WHAT IS EXPECTED | Pictures aside, copy exactly each line from the one that holds "MATRIX pin CS: A2 -> SCL" through the last line of the records below.

EXTRACTED INFORMATION |
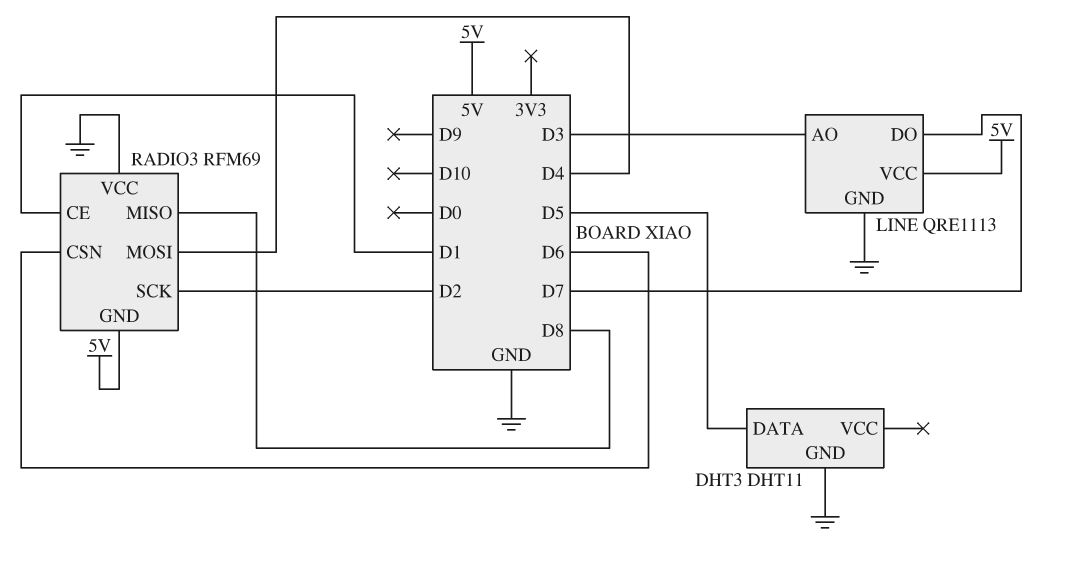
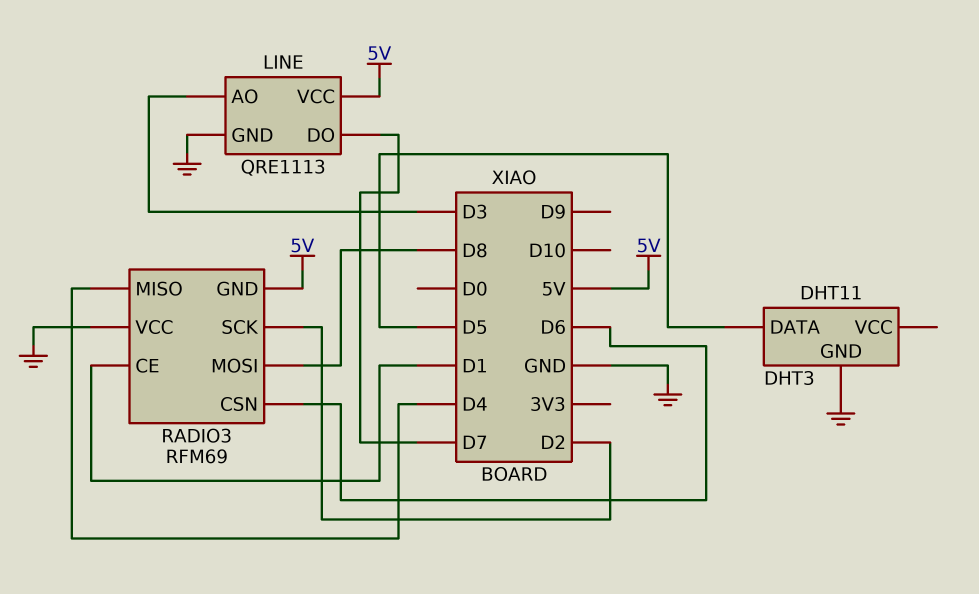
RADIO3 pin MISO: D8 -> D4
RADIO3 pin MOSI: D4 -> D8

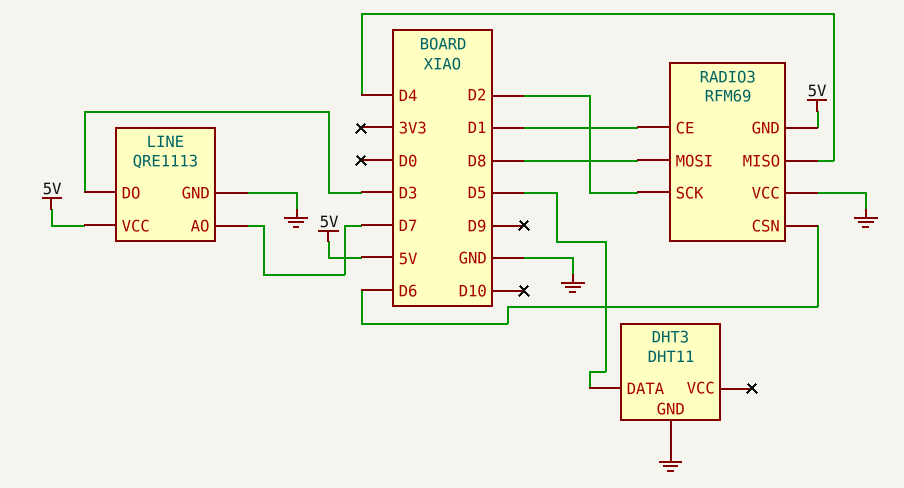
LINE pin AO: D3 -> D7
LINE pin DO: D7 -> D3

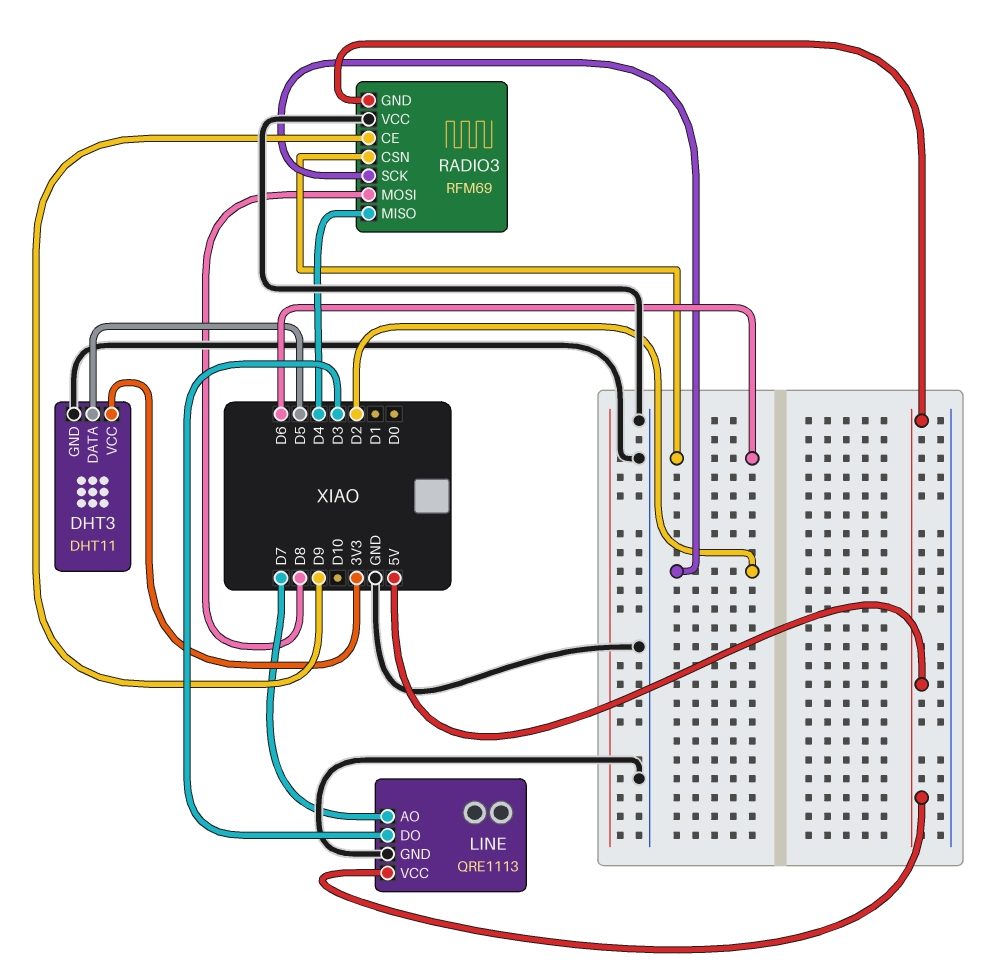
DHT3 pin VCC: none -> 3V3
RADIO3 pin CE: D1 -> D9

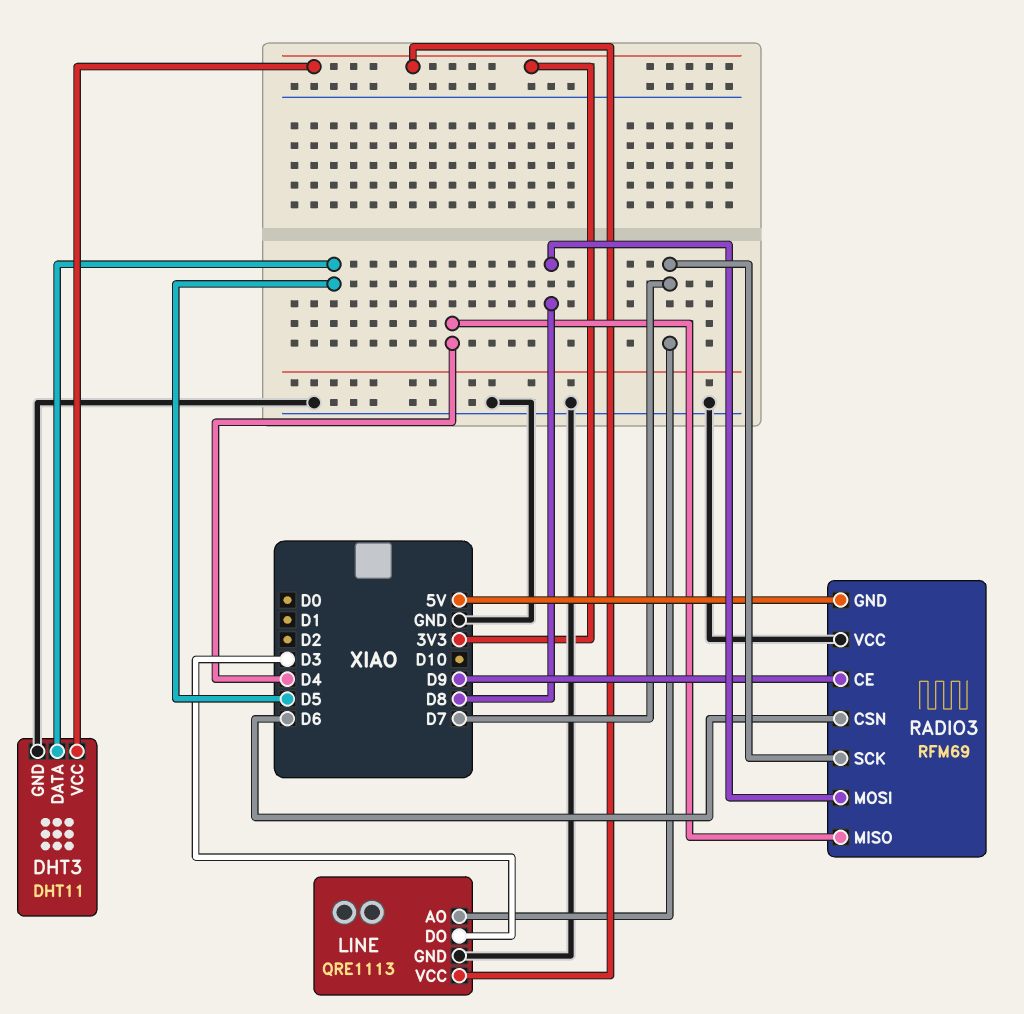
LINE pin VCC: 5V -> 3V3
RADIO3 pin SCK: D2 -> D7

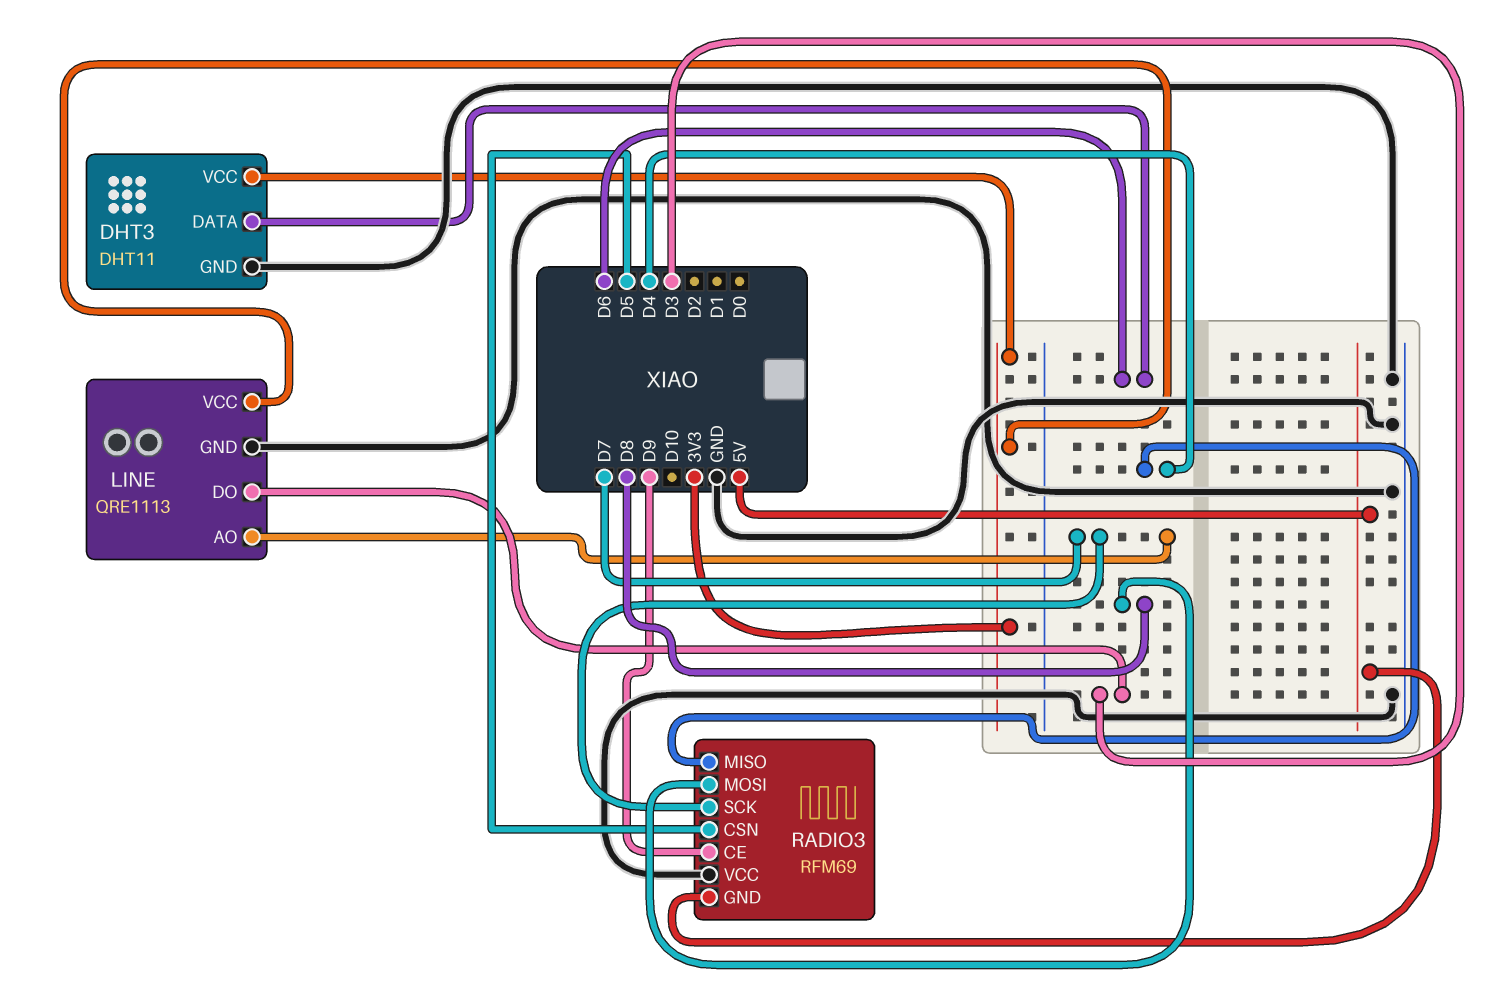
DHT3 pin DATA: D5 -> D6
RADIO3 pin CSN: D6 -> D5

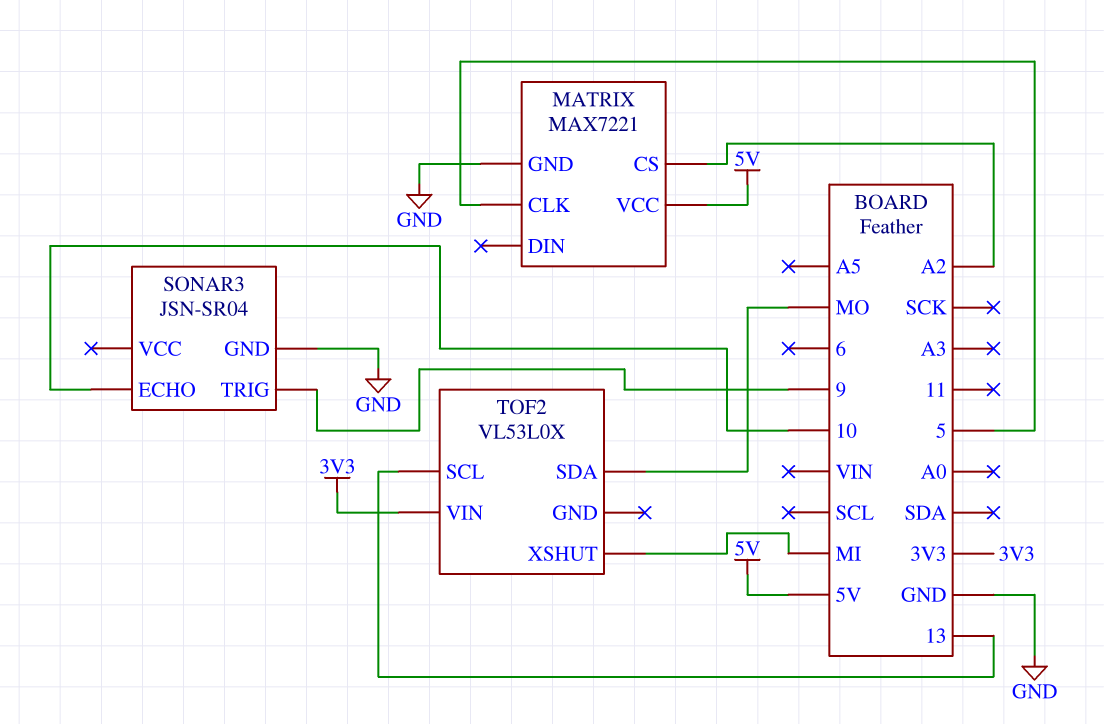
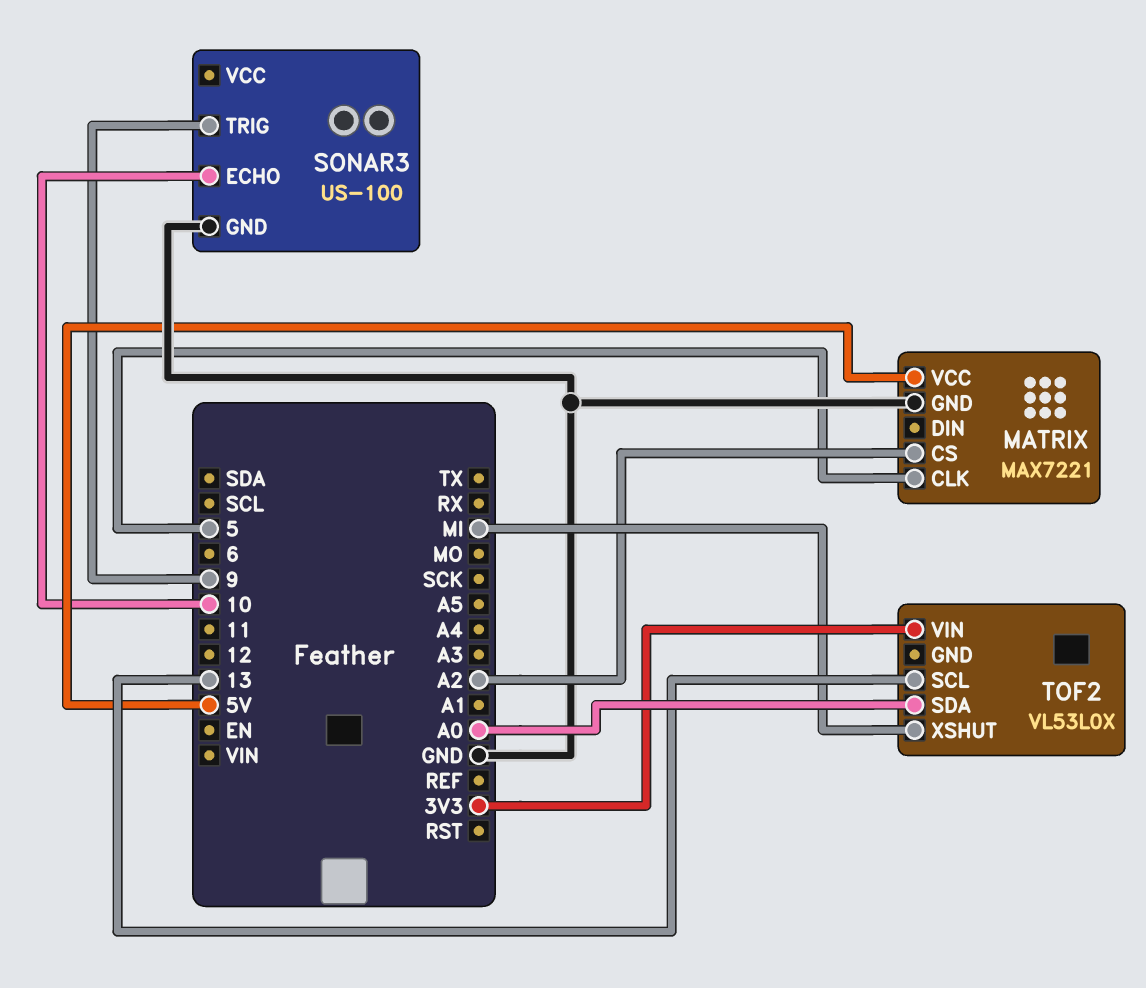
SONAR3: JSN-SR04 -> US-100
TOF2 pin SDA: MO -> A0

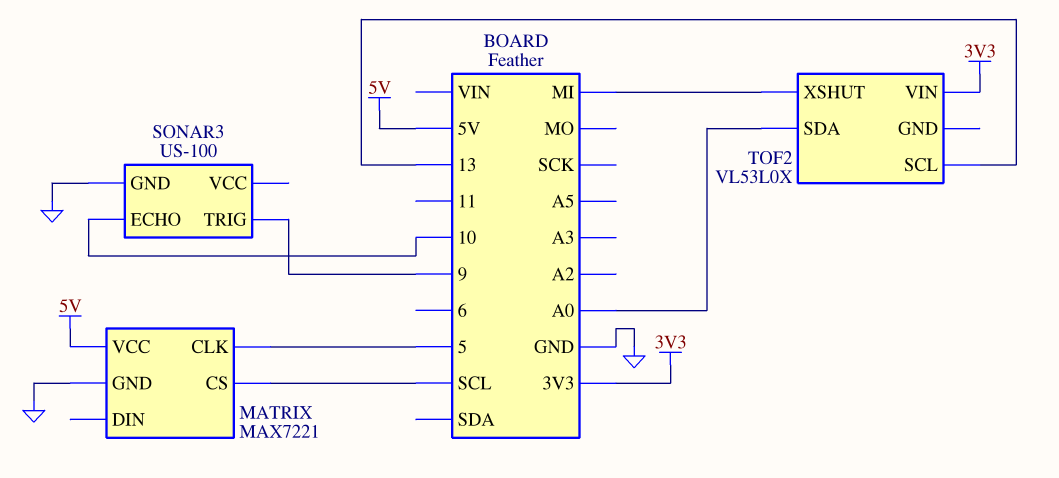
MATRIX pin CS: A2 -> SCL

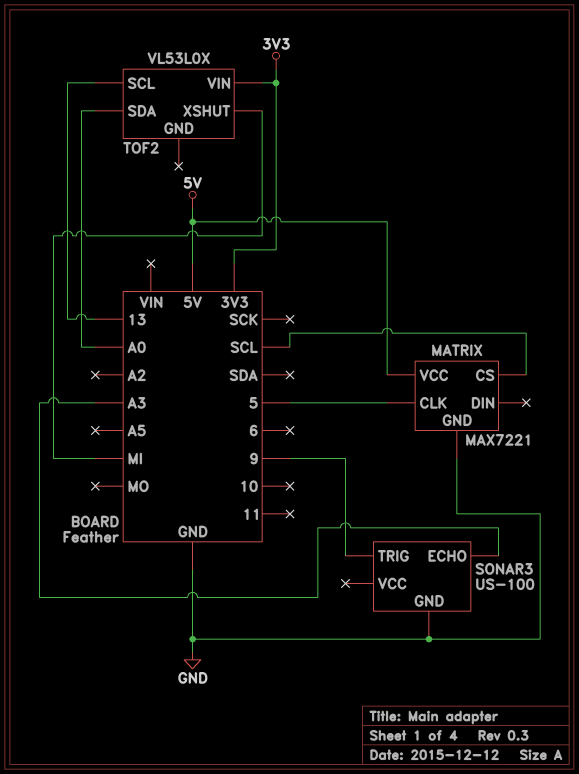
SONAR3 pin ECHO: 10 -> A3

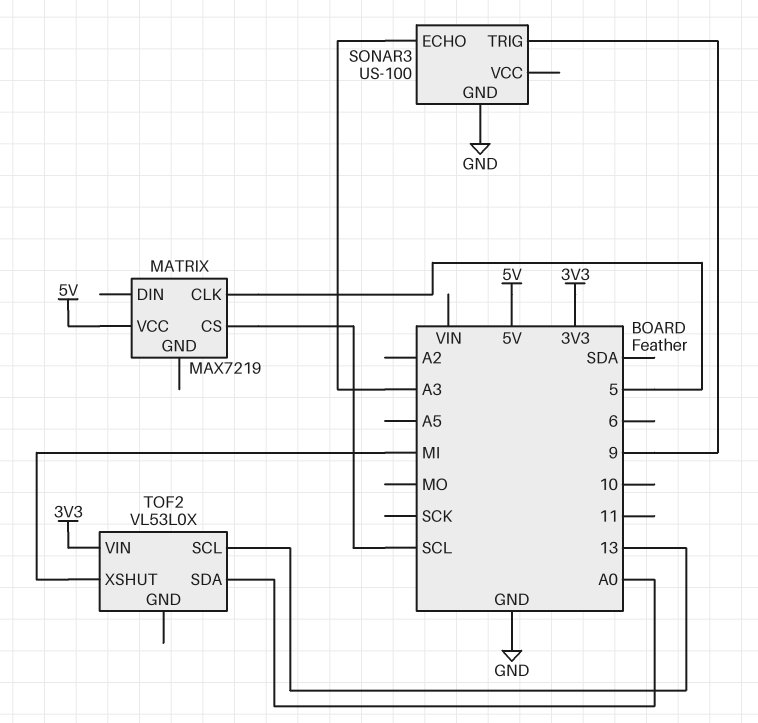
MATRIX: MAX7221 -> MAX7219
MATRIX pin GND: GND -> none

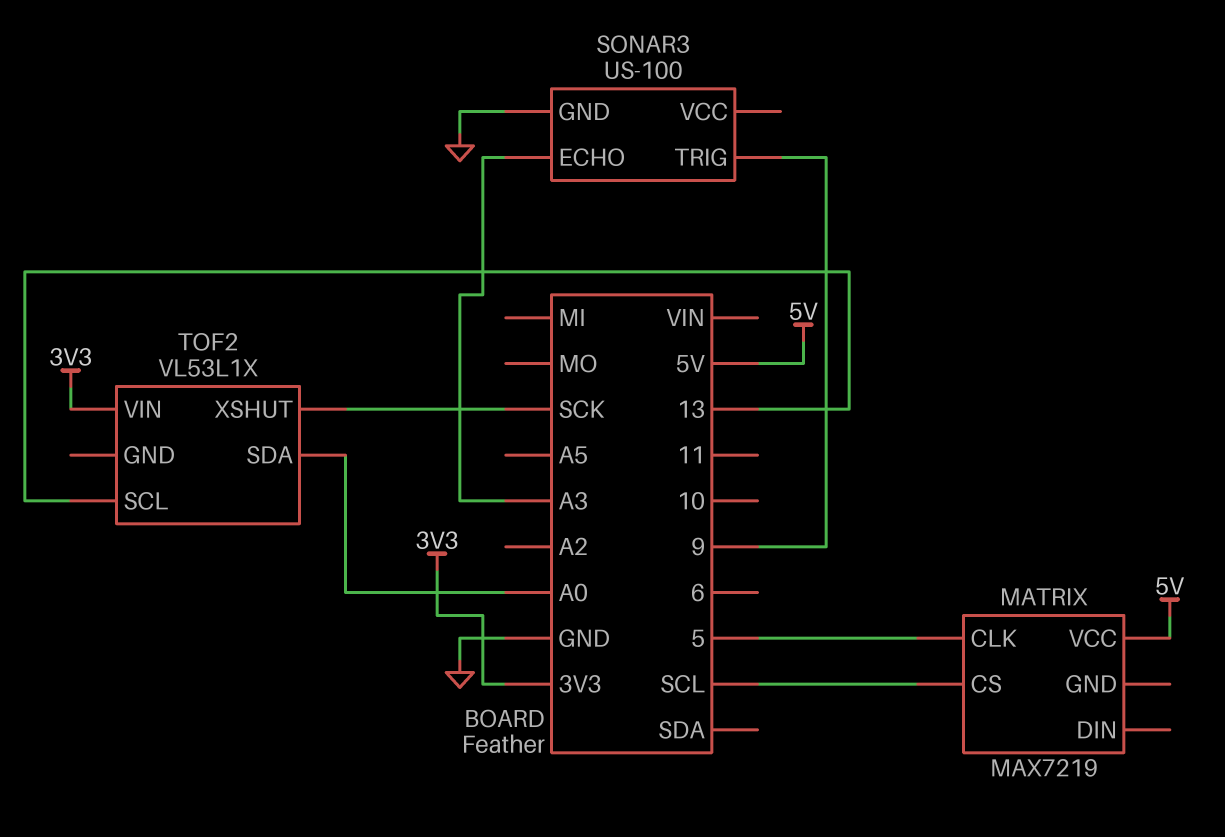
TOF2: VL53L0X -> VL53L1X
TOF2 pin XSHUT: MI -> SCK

OUTPUT FOR THIS TASK |
MATRIX pin CS: A2 -> SCL

SONAR3 pin ECHO: 10 -> A3

MATRIX: MAX7221 -> MAX7219
MATRIX pin GND: GND -> none

TOF2: VL53L0X -> VL53L1X
TOF2 pin XSHUT: MI -> SCK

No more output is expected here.